Input material —
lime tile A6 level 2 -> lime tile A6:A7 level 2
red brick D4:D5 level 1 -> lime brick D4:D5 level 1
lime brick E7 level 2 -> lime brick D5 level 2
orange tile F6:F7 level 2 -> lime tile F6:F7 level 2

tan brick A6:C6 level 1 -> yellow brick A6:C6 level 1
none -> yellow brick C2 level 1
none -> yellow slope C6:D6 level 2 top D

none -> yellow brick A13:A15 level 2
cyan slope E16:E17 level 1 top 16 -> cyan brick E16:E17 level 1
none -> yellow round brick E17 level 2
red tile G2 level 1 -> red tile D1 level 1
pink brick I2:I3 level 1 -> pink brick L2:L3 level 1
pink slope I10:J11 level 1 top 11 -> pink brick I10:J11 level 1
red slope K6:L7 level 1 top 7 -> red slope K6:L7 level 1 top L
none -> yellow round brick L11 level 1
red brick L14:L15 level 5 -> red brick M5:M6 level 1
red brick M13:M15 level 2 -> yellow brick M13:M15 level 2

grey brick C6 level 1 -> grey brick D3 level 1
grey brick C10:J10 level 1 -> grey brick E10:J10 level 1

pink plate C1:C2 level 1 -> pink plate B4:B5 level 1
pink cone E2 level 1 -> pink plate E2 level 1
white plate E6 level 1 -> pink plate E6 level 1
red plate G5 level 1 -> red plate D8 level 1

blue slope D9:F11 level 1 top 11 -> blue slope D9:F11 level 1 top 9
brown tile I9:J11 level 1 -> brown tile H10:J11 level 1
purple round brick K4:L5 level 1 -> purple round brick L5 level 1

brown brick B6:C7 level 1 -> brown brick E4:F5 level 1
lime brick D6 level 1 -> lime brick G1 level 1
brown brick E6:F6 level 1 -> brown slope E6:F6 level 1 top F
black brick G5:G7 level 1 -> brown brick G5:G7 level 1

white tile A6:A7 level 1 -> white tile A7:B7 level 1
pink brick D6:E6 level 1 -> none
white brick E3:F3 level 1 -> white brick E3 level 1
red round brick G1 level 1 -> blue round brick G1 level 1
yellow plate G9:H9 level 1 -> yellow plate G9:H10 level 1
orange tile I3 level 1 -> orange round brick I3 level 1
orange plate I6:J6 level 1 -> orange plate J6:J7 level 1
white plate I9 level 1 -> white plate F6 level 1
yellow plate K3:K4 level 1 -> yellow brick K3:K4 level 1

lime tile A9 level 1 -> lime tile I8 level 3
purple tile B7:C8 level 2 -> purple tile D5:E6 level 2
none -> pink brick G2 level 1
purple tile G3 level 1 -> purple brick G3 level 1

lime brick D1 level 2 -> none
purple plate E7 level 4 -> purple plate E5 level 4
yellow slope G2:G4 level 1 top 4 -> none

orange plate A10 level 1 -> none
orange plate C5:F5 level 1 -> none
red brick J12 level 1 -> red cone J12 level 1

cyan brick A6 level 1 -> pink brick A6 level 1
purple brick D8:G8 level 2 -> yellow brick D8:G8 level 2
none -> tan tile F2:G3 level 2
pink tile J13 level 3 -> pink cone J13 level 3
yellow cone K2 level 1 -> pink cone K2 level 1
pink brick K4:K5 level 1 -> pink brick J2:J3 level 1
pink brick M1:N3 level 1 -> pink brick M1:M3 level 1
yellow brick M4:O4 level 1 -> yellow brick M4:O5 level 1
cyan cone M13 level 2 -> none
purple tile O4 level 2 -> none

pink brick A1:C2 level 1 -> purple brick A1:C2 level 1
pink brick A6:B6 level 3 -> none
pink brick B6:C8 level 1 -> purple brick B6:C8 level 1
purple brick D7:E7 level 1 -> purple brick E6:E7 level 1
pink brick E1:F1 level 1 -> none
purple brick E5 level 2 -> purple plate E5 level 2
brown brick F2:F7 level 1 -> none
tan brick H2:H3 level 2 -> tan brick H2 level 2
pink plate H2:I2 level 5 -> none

What you should do —
All entries are to be printed once more, exactly as given.

Your solution —
lime tile A6 level 2 -> lime tile A6:A7 level 2
red brick D4:D5 level 1 -> lime brick D4:D5 level 1
lime brick E7 level 2 -> lime brick D5 level 2
orange tile F6:F7 level 2 -> lime tile F6:F7 level 2

tan brick A6:C6 level 1 -> yellow brick A6:C6 level 1
none -> yellow brick C2 level 1
none -> yellow slope C6:D6 level 2 top D

none -> yellow brick A13:A15 level 2
cyan slope E16:E17 level 1 top 16 -> cyan brick E16:E17 level 1
none -> yellow round brick E17 level 2
red tile G2 level 1 -> red tile D1 level 1
pink brick I2:I3 level 1 -> pink brick L2:L3 level 1
pink slope I10:J11 level 1 top 11 -> pink brick I10:J11 level 1
red slope K6:L7 level 1 top 7 -> red slope K6:L7 level 1 top L
none -> yellow round brick L11 level 1
red brick L14:L15 level 5 -> red brick M5:M6 level 1
red brick M13:M15 level 2 -> yellow brick M13:M15 level 2

grey brick C6 level 1 -> grey brick D3 level 1
grey brick C10:J10 level 1 -> grey brick E10:J10 level 1

pink plate C1:C2 level 1 -> pink plate B4:B5 level 1
pink cone E2 level 1 -> pink plate E2 level 1
white plate E6 level 1 -> pink plate E6 level 1
red plate G5 level 1 -> red plate D8 level 1

blue slope D9:F11 level 1 top 11 -> blue slope D9:F11 level 1 top 9
brown tile I9:J11 level 1 -> brown tile H10:J11 level 1
purple round brick K4:L5 level 1 -> purple round brick L5 level 1

brown brick B6:C7 level 1 -> brown brick E4:F5 level 1
lime brick D6 level 1 -> lime brick G1 level 1
brown brick E6:F6 level 1 -> brown slope E6:F6 level 1 top F
black brick G5:G7 level 1 -> brown brick G5:G7 level 1

white tile A6:A7 level 1 -> white tile A7:B7 level 1
pink brick D6:E6 level 1 -> none
white brick E3:F3 level 1 -> white brick E3 level 1
red round brick G1 level 1 -> blue round brick G1 level 1
yellow plate G9:H9 level 1 -> yellow plate G9:H10 level 1
orange tile I3 level 1 -> orange round brick I3 level 1
orange plate I6:J6 level 1 -> orange plate J6:J7 level 1
white plate I9 level 1 -> white plate F6 level 1
yellow plate K3:K4 level 1 -> yellow brick K3:K4 level 1

lime tile A9 level 1 -> lime tile I8 level 3
purple tile B7:C8 level 2 -> purple tile D5:E6 level 2
none -> pink brick G2 level 1
purple tile G3 level 1 -> purple brick G3 level 1

lime brick D1 level 2 -> none
purple plate E7 level 4 -> purple plate E5 level 4
yellow slope G2:G4 level 1 top 4 -> none

orange plate A10 level 1 -> none
orange plate C5:F5 level 1 -> none
red brick J12 level 1 -> red cone J12 level 1

cyan brick A6 level 1 -> pink brick A6 level 1
purple brick D8:G8 level 2 -> yellow brick D8:G8 level 2
none -> tan tile F2:G3 level 2
pink tile J13 level 3 -> pink cone J13 level 3
yellow cone K2 level 1 -> pink cone K2 level 1
pink brick K4:K5 level 1 -> pink brick J2:J3 level 1
pink brick M1:N3 level 1 -> pink brick M1:M3 level 1
yellow brick M4:O4 level 1 -> yellow brick M4:O5 level 1
cyan cone M13 level 2 -> none
purple tile O4 level 2 -> none

pink brick A1:C2 level 1 -> purple brick A1:C2 level 1
pink brick A6:B6 level 3 -> none
pink brick B6:C8 level 1 -> purple brick B6:C8 level 1
purple brick D7:E7 level 1 -> purple brick E6:E7 level 1
pink brick E1:F1 level 1 -> none
purple brick E5 level 2 -> purple plate E5 level 2
brown brick F2:F7 level 1 -> none
tan brick H2:H3 level 2 -> tan brick H2 level 2
pink plate H2:I2 level 5 -> none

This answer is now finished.